==== Available data
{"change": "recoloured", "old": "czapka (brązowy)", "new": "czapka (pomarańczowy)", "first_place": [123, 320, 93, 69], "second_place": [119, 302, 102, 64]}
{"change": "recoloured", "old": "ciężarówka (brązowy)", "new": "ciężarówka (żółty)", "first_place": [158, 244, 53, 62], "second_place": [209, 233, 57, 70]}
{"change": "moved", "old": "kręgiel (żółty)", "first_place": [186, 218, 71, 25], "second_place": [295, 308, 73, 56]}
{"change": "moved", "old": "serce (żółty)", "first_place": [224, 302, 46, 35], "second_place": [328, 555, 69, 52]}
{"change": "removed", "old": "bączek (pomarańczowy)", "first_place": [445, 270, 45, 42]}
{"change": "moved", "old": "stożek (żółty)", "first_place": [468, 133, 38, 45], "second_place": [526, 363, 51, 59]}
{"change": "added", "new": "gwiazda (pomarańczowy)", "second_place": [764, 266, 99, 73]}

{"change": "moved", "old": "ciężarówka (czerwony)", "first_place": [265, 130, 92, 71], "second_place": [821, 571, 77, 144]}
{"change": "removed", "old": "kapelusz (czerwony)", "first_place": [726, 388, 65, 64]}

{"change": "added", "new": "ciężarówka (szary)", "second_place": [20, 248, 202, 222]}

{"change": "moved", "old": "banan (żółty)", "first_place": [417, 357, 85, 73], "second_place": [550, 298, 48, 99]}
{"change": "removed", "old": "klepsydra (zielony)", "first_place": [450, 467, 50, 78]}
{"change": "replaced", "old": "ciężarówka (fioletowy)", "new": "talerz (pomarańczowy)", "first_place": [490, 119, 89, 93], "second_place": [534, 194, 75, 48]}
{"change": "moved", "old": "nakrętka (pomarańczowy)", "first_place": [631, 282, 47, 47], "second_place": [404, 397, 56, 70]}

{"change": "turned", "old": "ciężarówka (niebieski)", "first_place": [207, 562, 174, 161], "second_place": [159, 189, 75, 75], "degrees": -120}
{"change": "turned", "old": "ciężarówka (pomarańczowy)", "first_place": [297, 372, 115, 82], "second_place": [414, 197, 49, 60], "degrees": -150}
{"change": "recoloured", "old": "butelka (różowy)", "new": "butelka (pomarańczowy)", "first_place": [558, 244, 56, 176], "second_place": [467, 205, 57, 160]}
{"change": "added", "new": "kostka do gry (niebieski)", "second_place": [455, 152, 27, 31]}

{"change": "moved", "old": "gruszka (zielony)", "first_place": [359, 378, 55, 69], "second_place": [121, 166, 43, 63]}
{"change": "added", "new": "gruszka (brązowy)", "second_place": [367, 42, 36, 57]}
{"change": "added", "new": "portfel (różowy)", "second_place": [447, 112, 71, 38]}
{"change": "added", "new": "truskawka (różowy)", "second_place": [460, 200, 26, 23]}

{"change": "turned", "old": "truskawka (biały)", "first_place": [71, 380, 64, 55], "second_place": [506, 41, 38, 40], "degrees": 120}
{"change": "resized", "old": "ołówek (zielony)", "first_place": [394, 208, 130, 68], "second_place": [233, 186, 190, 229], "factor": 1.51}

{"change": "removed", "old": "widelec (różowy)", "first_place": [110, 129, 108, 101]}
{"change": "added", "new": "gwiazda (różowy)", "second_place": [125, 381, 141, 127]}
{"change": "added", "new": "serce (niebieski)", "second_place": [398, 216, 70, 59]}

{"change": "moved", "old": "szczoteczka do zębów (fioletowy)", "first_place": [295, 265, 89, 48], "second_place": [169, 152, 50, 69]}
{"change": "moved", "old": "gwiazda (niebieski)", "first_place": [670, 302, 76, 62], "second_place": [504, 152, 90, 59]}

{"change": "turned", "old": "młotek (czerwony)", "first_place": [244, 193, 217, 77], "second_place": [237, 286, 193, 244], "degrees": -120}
========
**Problem to solve:**
Write out the listing exactly, keeping every character.

**Task response:**
{"change": "recoloured", "old": "czapka (brązowy)", "new": "czapka (pomarańczowy)", "first_place": [123, 320, 93, 69], "second_place": [119, 302, 102, 64]}
{"change": "recoloured", "old": "ciężarówka (brązowy)", "new": "ciężarówka (żółty)", "first_place": [158, 244, 53, 62], "second_place": [209, 233, 57, 70]}
{"change": "moved", "old": "kręgiel (żółty)", "first_place": [186, 218, 71, 25], "second_place": [295, 308, 73, 56]}
{"change": "moved", "old": "serce (żółty)", "first_place": [224, 302, 46, 35], "second_place": [328, 555, 69, 52]}
{"change": "removed", "old": "bączek (pomarańczowy)", "first_place": [445, 270, 45, 42]}
{"change": "moved", "old": "stożek (żółty)", "first_place": [468, 133, 38, 45], "second_place": [526, 363, 51, 59]}
{"change": "added", "new": "gwiazda (pomarańczowy)", "second_place": [764, 266, 99, 73]}

{"change": "moved", "old": "ciężarówka (czerwony)", "first_place": [265, 130, 92, 71], "second_place": [821, 571, 77, 144]}
{"change": "removed", "old": "kapelusz (czerwony)", "first_place": [726, 388, 65, 64]}

{"change": "added", "new": "ciężarówka (szary)", "second_place": [20, 248, 202, 222]}

{"change": "moved", "old": "banan (żółty)", "first_place": [417, 357, 85, 73], "second_place": [550, 298, 48, 99]}
{"change": "removed", "old": "klepsydra (zielony)", "first_place": [450, 467, 50, 78]}
{"change": "replaced", "old": "ciężarówka (fioletowy)", "new": "talerz (pomarańczowy)", "first_place": [490, 119, 89, 93], "second_place": [534, 194, 75, 48]}
{"change": "moved", "old": "nakrętka (pomarańczowy)", "first_place": [631, 282, 47, 47], "second_place": [404, 397, 56, 70]}

{"change": "turned", "old": "ciężarówka (niebieski)", "first_place": [207, 562, 174, 161], "second_place": [159, 189, 75, 75], "degrees": -120}
{"change": "turned", "old": "ciężarówka (pomarańczowy)", "first_place": [297, 372, 115, 82], "second_place": [414, 197, 49, 60], "degrees": -150}
{"change": "recoloured", "old": "butelka (różowy)", "new": "butelka (pomarańczowy)", "first_place": [558, 244, 56, 176], "second_place": [467, 205, 57, 160]}
{"change": "added", "new": "kostka do gry (niebieski)", "second_place": [455, 152, 27, 31]}

{"change": "moved", "old": "gruszka (zielony)", "first_place": [359, 378, 55, 69], "second_place": [121, 166, 43, 63]}
{"change": "added", "new": "gruszka (brązowy)", "second_place": [367, 42, 36, 57]}
{"change": "added", "new": "portfel (różowy)", "second_place": [447, 112, 71, 38]}
{"change": "added", "new": "truskawka (różowy)", "second_place": [460, 200, 26, 23]}

{"change": "turned", "old": "truskawka (biały)", "first_place": [71, 380, 64, 55], "second_place": [506, 41, 38, 40], "degrees": 120}
{"change": "resized", "old": "ołówek (zielony)", "first_place": [394, 208, 130, 68], "second_place": [233, 186, 190, 229], "factor": 1.51}

{"change": "removed", "old": "widelec (różowy)", "first_place": [110, 129, 108, 101]}
{"change": "added", "new": "gwiazda (różowy)", "second_place": [125, 381, 141, 127]}
{"change": "added", "new": "serce (niebieski)", "second_place": [398, 216, 70, 59]}

{"change": "moved", "old": "szczoteczka do zębów (fioletowy)", "first_place": [295, 265, 89, 48], "second_place": [169, 152, 50, 69]}
{"change": "moved", "old": "gwiazda (niebieski)", "first_place": [670, 302, 76, 62], "second_place": [504, 152, 90, 59]}

{"change": "turned", "old": "młotek (czerwony)", "first_place": [244, 193, 217, 77], "second_place": [237, 286, 193, 244], "degrees": -120}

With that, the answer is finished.